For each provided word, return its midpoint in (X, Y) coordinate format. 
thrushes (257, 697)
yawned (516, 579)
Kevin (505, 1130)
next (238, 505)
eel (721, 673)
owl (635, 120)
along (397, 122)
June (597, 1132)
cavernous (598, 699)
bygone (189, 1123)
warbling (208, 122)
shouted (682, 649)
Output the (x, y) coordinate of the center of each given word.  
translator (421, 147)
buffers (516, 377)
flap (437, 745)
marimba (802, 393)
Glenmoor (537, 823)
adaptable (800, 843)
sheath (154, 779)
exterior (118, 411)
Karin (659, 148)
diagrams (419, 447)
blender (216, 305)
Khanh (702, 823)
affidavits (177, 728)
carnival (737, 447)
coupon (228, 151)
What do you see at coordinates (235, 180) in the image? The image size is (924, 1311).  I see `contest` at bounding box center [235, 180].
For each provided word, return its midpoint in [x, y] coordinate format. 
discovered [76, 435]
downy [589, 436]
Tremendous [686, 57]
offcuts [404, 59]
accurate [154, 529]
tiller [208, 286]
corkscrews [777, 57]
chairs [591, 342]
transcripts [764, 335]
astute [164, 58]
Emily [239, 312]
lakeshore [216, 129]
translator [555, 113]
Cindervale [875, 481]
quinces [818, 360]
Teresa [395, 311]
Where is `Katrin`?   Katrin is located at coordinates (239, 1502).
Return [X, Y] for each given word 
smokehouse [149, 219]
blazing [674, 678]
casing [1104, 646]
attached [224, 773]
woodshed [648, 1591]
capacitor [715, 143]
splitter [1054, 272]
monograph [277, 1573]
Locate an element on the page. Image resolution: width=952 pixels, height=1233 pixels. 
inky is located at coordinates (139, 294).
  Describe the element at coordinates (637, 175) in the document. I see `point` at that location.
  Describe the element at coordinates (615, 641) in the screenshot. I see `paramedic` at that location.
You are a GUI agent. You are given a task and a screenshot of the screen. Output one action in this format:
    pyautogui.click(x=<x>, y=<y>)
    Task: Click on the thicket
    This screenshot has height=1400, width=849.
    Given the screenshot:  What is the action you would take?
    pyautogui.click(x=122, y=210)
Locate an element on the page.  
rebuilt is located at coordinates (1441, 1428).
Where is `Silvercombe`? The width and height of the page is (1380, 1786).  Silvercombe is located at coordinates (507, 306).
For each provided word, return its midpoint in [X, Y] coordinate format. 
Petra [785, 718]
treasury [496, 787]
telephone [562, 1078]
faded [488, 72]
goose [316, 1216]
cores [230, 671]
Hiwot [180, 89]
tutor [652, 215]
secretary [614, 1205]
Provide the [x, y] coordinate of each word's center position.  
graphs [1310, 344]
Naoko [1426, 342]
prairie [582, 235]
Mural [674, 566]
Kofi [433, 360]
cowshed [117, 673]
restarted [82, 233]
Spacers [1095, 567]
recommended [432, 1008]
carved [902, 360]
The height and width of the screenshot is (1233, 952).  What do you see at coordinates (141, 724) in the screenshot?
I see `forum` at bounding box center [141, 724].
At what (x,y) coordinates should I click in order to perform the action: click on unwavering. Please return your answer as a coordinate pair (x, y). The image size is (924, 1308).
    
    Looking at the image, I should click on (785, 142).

*****

REQUIREMENTS — Return the rows unchanged, starting at the line that contains "Kevin (505, 1130)" and stopping after the line that contains "Emily [239, 312]".

THE RESPONSE —
Kevin (505, 1130)
next (238, 505)
eel (721, 673)
owl (635, 120)
along (397, 122)
June (597, 1132)
cavernous (598, 699)
bygone (189, 1123)
warbling (208, 122)
shouted (682, 649)
Output the (x, y) coordinate of the center of each given word.  
translator (421, 147)
buffers (516, 377)
flap (437, 745)
marimba (802, 393)
Glenmoor (537, 823)
adaptable (800, 843)
sheath (154, 779)
exterior (118, 411)
Karin (659, 148)
diagrams (419, 447)
blender (216, 305)
Khanh (702, 823)
affidavits (177, 728)
carnival (737, 447)
coupon (228, 151)
What do you see at coordinates (235, 180) in the image? The image size is (924, 1311).  I see `contest` at bounding box center [235, 180].
For each provided word, return its midpoint in [x, y] coordinate format. 
discovered [76, 435]
downy [589, 436]
Tremendous [686, 57]
offcuts [404, 59]
accurate [154, 529]
tiller [208, 286]
corkscrews [777, 57]
chairs [591, 342]
transcripts [764, 335]
astute [164, 58]
Emily [239, 312]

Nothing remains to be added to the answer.